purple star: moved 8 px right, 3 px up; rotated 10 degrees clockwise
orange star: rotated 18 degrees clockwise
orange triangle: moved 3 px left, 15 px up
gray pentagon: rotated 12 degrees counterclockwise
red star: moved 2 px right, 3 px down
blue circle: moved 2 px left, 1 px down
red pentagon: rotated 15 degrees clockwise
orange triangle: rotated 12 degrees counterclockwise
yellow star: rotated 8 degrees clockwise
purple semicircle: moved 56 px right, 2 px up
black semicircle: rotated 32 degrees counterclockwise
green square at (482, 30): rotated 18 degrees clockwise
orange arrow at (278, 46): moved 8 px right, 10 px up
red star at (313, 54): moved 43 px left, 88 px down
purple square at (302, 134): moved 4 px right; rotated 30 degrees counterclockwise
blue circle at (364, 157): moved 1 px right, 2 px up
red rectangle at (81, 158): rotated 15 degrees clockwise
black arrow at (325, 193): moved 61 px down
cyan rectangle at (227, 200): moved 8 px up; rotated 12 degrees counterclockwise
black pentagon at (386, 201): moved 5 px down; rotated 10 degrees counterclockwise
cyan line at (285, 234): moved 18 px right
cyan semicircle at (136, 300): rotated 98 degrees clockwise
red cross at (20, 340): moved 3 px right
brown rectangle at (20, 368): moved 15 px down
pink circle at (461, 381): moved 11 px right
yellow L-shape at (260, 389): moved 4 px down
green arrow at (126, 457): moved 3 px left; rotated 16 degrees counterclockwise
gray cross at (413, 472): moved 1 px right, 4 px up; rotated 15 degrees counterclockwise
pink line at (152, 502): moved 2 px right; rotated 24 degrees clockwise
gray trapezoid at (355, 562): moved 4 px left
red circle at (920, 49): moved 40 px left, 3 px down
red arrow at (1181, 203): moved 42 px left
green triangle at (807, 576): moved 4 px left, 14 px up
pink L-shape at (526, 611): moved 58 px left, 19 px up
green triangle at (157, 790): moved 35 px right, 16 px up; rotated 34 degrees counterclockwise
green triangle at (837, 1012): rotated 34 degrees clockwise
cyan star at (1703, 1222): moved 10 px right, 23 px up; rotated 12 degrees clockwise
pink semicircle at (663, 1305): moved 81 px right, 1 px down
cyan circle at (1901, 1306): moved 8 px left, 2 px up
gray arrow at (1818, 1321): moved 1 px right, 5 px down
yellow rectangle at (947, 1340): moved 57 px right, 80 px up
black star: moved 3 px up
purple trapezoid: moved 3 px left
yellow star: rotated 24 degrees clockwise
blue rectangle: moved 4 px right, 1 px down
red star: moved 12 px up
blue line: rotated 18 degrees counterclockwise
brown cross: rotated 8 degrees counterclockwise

* [Exercise requirements]: Type out each entry above again, exactly.

* [Answer to the problem]:
purple star: moved 8 px right, 3 px up; rotated 10 degrees clockwise
orange star: rotated 18 degrees clockwise
orange triangle: moved 3 px left, 15 px up
gray pentagon: rotated 12 degrees counterclockwise
red star: moved 2 px right, 3 px down
blue circle: moved 2 px left, 1 px down
red pentagon: rotated 15 degrees clockwise
orange triangle: rotated 12 degrees counterclockwise
yellow star: rotated 8 degrees clockwise
purple semicircle: moved 56 px right, 2 px up
black semicircle: rotated 32 degrees counterclockwise
green square at (482, 30): rotated 18 degrees clockwise
orange arrow at (278, 46): moved 8 px right, 10 px up
red star at (313, 54): moved 43 px left, 88 px down
purple square at (302, 134): moved 4 px right; rotated 30 degrees counterclockwise
blue circle at (364, 157): moved 1 px right, 2 px up
red rectangle at (81, 158): rotated 15 degrees clockwise
black arrow at (325, 193): moved 61 px down
cyan rectangle at (227, 200): moved 8 px up; rotated 12 degrees counterclockwise
black pentagon at (386, 201): moved 5 px down; rotated 10 degrees counterclockwise
cyan line at (285, 234): moved 18 px right
cyan semicircle at (136, 300): rotated 98 degrees clockwise
red cross at (20, 340): moved 3 px right
brown rectangle at (20, 368): moved 15 px down
pink circle at (461, 381): moved 11 px right
yellow L-shape at (260, 389): moved 4 px down
green arrow at (126, 457): moved 3 px left; rotated 16 degrees counterclockwise
gray cross at (413, 472): moved 1 px right, 4 px up; rotated 15 degrees counterclockwise
pink line at (152, 502): moved 2 px right; rotated 24 degrees clockwise
gray trapezoid at (355, 562): moved 4 px left
red circle at (920, 49): moved 40 px left, 3 px down
red arrow at (1181, 203): moved 42 px left
green triangle at (807, 576): moved 4 px left, 14 px up
pink L-shape at (526, 611): moved 58 px left, 19 px up
green triangle at (157, 790): moved 35 px right, 16 px up; rotated 34 degrees counterclockwise
green triangle at (837, 1012): rotated 34 degrees clockwise
cyan star at (1703, 1222): moved 10 px right, 23 px up; rotated 12 degrees clockwise
pink semicircle at (663, 1305): moved 81 px right, 1 px down
cyan circle at (1901, 1306): moved 8 px left, 2 px up
gray arrow at (1818, 1321): moved 1 px right, 5 px down
yellow rectangle at (947, 1340): moved 57 px right, 80 px up
black star: moved 3 px up
purple trapezoid: moved 3 px left
yellow star: rotated 24 degrees clockwise
blue rectangle: moved 4 px right, 1 px down
red star: moved 12 px up
blue line: rotated 18 degrees counterclockwise
brown cross: rotated 8 degrees counterclockwise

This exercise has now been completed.